§ Scene image comparisons
====================
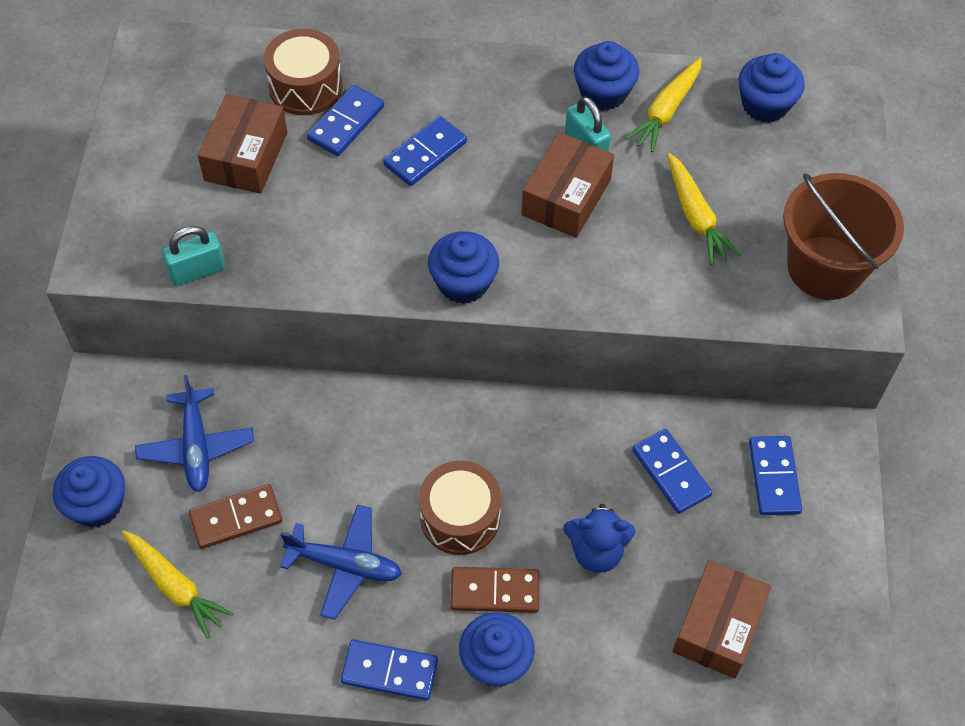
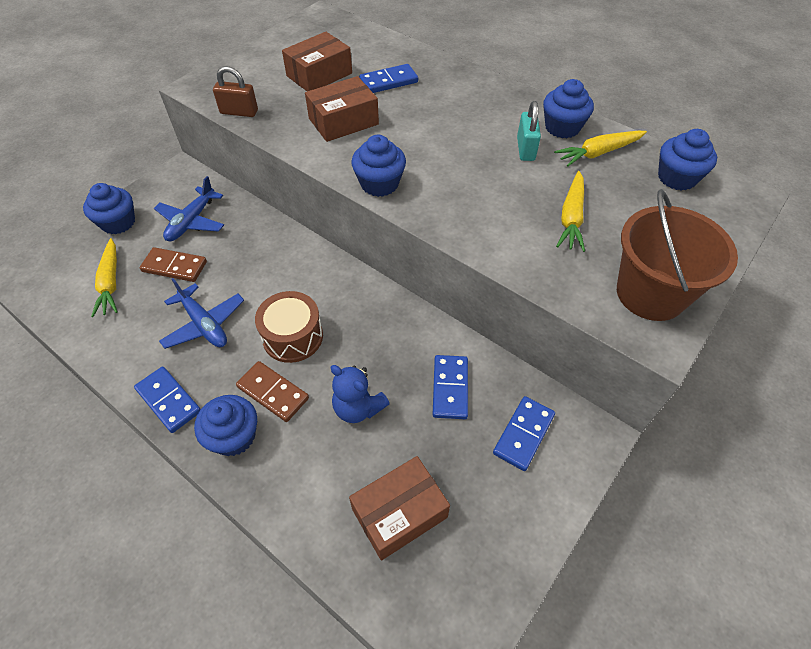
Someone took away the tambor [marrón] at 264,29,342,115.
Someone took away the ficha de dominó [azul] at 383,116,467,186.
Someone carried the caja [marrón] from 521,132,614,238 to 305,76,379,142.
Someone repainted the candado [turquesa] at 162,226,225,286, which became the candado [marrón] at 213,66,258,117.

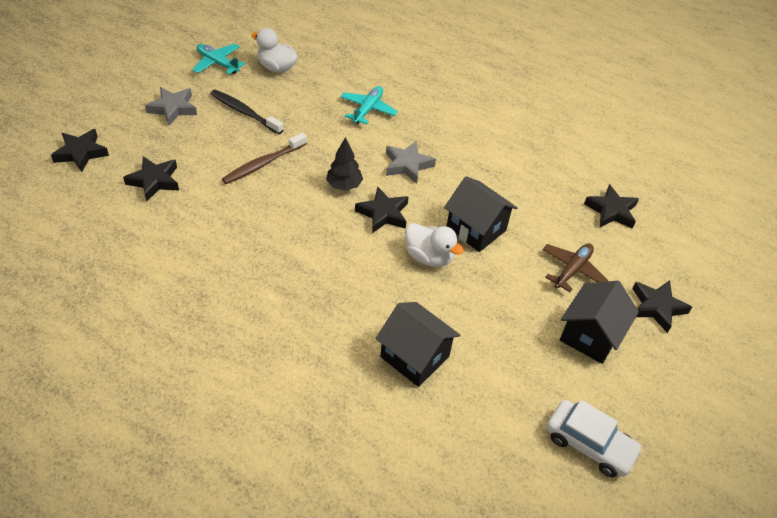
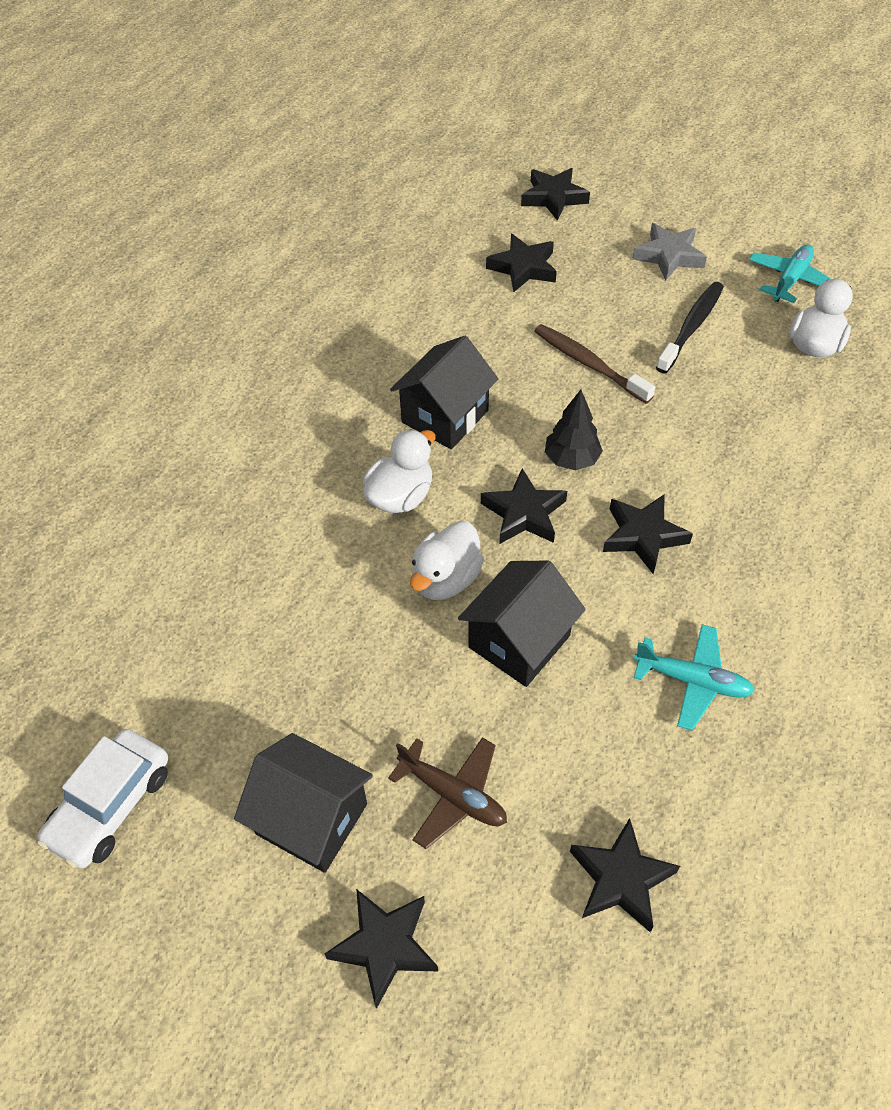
Someone put down the pato [blanco] at 363,429,436,513.
Someone carried the avión [turquesa] from 340,86,398,124 to 634,624,755,731.
Someone carried the casa [negro] from 375,302,460,387 to 390,336,498,449.
Someone repainted the estrella [gris] at 386,141,436,184, which became the estrella [negro] at 603,494,693,574.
====================
§ Exercise objective
Retype only the lines that run from the first line of the entries above to the line containing "Someone carried the caja", both included. Do not carry over any pictures.

§ Answer below
Someone took away the tambor [marrón] at 264,29,342,115.
Someone took away the ficha de dominó [azul] at 383,116,467,186.
Someone carried the caja [marrón] from 521,132,614,238 to 305,76,379,142.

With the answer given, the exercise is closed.